■ INSTRUCTIONS TO FOLLOW
Write out the data in full, exactly as shown.

== EXTRACTED RECORDS

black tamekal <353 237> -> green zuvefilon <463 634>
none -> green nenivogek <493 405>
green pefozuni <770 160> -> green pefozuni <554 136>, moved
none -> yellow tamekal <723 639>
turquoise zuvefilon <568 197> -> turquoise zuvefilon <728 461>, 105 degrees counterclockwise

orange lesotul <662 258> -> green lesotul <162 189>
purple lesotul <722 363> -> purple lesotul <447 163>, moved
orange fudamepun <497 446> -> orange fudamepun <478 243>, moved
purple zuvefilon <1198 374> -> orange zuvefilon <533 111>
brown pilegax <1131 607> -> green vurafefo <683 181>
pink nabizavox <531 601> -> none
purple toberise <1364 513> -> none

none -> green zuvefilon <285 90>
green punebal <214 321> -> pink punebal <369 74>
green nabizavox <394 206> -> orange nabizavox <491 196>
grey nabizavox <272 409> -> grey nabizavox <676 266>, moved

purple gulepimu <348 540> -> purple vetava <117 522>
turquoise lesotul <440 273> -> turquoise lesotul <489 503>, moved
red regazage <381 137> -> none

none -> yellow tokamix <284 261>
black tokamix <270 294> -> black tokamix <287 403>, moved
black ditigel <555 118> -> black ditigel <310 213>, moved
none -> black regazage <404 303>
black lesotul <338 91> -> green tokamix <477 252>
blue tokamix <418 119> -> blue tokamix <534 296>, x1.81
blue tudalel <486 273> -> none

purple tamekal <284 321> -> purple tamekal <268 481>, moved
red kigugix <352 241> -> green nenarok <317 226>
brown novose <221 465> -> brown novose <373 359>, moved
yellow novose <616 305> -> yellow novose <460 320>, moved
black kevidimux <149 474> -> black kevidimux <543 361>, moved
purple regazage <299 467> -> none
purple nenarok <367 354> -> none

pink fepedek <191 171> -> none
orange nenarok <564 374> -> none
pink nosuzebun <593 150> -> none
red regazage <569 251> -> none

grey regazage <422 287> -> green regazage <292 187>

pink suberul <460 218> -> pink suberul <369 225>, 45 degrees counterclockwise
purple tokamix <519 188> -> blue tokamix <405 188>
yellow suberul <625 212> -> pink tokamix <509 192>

====

■ EXERCISE RESULT
black tamekal <353 237> -> green zuvefilon <463 634>
none -> green nenivogek <493 405>
green pefozuni <770 160> -> green pefozuni <554 136>, moved
none -> yellow tamekal <723 639>
turquoise zuvefilon <568 197> -> turquoise zuvefilon <728 461>, 105 degrees counterclockwise

orange lesotul <662 258> -> green lesotul <162 189>
purple lesotul <722 363> -> purple lesotul <447 163>, moved
orange fudamepun <497 446> -> orange fudamepun <478 243>, moved
purple zuvefilon <1198 374> -> orange zuvefilon <533 111>
brown pilegax <1131 607> -> green vurafefo <683 181>
pink nabizavox <531 601> -> none
purple toberise <1364 513> -> none

none -> green zuvefilon <285 90>
green punebal <214 321> -> pink punebal <369 74>
green nabizavox <394 206> -> orange nabizavox <491 196>
grey nabizavox <272 409> -> grey nabizavox <676 266>, moved

purple gulepimu <348 540> -> purple vetava <117 522>
turquoise lesotul <440 273> -> turquoise lesotul <489 503>, moved
red regazage <381 137> -> none

none -> yellow tokamix <284 261>
black tokamix <270 294> -> black tokamix <287 403>, moved
black ditigel <555 118> -> black ditigel <310 213>, moved
none -> black regazage <404 303>
black lesotul <338 91> -> green tokamix <477 252>
blue tokamix <418 119> -> blue tokamix <534 296>, x1.81
blue tudalel <486 273> -> none

purple tamekal <284 321> -> purple tamekal <268 481>, moved
red kigugix <352 241> -> green nenarok <317 226>
brown novose <221 465> -> brown novose <373 359>, moved
yellow novose <616 305> -> yellow novose <460 320>, moved
black kevidimux <149 474> -> black kevidimux <543 361>, moved
purple regazage <299 467> -> none
purple nenarok <367 354> -> none

pink fepedek <191 171> -> none
orange nenarok <564 374> -> none
pink nosuzebun <593 150> -> none
red regazage <569 251> -> none

grey regazage <422 287> -> green regazage <292 187>

pink suberul <460 218> -> pink suberul <369 225>, 45 degrees counterclockwise
purple tokamix <519 188> -> blue tokamix <405 188>
yellow suberul <625 212> -> pink tokamix <509 192>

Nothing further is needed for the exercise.